**What to produce:**
The response must contain every line below in which "carrot" appears.

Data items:
>>>>>
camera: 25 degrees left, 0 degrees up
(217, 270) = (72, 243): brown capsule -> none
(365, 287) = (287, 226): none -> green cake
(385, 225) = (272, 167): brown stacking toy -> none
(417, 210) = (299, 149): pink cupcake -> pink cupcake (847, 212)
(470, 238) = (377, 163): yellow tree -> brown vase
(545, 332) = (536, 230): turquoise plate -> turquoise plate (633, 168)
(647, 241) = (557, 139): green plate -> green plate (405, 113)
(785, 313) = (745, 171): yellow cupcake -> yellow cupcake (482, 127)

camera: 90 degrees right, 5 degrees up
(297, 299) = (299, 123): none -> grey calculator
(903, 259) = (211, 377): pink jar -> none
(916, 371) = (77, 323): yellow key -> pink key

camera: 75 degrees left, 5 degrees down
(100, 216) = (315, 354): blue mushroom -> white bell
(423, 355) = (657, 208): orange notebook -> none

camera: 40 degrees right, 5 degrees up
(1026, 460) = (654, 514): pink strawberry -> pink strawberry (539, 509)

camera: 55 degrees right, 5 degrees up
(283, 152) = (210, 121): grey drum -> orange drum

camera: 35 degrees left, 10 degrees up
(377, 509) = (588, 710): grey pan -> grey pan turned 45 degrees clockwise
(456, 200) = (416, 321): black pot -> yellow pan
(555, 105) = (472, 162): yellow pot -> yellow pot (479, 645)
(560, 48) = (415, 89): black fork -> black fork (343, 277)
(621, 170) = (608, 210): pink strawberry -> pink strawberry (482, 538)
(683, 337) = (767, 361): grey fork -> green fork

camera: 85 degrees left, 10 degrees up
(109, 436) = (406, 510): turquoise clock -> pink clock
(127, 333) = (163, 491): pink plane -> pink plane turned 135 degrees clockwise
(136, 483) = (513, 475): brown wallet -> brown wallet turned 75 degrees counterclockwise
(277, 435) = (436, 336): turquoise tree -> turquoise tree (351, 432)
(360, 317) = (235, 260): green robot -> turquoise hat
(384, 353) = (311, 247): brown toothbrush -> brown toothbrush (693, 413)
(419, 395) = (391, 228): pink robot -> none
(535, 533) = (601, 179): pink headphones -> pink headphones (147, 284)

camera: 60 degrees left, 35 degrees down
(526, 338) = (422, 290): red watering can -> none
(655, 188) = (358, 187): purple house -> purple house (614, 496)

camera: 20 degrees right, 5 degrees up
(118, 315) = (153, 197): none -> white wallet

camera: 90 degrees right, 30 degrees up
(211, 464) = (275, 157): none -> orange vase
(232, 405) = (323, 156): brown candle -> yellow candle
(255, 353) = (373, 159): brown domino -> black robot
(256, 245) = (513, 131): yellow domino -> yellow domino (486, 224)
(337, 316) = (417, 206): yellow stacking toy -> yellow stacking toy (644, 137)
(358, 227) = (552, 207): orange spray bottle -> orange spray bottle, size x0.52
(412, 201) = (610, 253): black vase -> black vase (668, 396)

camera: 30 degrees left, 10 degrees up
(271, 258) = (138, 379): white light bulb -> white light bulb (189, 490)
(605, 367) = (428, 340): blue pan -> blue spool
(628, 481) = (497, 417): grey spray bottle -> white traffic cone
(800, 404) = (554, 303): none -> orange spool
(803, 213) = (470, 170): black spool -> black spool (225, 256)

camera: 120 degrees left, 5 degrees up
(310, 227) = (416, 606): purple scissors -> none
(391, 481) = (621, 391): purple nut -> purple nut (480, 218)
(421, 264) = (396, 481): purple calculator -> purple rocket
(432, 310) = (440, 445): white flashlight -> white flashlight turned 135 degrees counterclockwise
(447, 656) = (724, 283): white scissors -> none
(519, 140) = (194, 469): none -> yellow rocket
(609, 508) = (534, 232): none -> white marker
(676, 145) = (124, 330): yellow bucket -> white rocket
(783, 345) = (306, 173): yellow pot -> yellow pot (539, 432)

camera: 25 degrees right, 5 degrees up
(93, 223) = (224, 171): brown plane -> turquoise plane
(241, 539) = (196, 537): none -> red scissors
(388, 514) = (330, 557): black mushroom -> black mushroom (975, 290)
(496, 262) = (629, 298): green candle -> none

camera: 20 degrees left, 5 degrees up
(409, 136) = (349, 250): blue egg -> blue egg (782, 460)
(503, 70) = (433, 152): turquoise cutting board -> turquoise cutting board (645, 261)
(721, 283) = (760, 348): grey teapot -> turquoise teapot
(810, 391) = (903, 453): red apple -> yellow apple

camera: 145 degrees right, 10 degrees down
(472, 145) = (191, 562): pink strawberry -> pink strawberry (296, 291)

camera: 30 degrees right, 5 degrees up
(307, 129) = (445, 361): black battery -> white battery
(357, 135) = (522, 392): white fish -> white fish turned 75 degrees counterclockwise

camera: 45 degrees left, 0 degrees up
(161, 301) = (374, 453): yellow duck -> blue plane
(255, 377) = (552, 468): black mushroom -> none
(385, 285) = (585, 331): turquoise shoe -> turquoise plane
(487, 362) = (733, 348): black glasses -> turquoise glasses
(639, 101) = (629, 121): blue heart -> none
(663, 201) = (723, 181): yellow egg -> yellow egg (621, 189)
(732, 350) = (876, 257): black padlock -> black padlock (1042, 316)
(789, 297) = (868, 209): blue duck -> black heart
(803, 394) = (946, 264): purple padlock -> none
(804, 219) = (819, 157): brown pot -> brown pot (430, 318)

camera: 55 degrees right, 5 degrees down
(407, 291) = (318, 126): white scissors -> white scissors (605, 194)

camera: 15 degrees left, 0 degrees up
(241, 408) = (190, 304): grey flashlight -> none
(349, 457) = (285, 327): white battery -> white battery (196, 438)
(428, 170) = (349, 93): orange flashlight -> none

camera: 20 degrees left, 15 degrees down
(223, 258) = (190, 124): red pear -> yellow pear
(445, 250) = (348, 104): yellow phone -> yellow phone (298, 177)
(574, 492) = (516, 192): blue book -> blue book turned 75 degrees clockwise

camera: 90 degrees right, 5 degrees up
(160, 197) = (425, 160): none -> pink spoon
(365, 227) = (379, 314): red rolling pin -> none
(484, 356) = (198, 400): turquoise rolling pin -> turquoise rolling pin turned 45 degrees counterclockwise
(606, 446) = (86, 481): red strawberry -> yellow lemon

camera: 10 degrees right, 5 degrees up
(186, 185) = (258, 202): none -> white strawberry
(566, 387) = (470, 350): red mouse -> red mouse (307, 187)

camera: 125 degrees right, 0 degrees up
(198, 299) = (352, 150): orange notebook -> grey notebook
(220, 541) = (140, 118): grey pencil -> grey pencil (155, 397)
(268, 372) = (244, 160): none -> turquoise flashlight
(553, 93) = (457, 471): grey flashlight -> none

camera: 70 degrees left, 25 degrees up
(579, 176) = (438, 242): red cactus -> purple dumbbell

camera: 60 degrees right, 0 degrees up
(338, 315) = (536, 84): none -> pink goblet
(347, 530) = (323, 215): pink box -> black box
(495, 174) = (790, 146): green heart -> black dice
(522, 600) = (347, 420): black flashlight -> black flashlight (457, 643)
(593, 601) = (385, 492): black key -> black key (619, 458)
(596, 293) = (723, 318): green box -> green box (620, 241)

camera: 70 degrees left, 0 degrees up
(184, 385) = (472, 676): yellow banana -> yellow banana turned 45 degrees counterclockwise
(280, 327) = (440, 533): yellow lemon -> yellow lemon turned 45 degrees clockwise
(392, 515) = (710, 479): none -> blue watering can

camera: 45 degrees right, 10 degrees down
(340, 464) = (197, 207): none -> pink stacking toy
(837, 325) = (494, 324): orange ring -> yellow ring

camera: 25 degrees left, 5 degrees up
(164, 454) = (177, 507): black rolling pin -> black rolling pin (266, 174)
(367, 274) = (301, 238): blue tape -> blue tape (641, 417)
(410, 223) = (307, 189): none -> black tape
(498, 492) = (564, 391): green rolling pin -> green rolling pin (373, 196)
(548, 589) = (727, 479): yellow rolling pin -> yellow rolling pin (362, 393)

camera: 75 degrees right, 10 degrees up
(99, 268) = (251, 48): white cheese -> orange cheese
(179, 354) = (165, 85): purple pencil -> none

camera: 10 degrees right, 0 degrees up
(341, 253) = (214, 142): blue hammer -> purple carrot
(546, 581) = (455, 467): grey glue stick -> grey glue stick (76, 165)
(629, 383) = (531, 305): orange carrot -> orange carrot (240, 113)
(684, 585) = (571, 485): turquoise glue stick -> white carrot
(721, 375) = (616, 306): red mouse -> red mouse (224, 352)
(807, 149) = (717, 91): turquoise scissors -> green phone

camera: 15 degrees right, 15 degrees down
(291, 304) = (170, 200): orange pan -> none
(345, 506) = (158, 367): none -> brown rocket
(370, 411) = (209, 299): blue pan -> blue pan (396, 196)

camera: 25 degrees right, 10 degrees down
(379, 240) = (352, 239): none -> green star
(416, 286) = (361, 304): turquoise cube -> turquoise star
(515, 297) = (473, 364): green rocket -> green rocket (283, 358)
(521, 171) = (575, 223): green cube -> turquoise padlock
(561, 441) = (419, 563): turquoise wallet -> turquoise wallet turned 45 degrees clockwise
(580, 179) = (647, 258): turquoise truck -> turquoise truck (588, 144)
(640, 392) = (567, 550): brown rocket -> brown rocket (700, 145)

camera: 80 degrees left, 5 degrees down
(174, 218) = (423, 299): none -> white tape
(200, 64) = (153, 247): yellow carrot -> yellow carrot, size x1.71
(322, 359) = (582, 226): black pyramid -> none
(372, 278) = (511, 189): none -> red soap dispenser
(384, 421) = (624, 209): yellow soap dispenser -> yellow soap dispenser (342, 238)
<<<<<
**Answer to the problem:**
(341, 253) = (214, 142): blue hammer -> purple carrot
(629, 383) = (531, 305): orange carrot -> orange carrot (240, 113)
(684, 585) = (571, 485): turquoise glue stick -> white carrot
(200, 64) = (153, 247): yellow carrot -> yellow carrot, size x1.71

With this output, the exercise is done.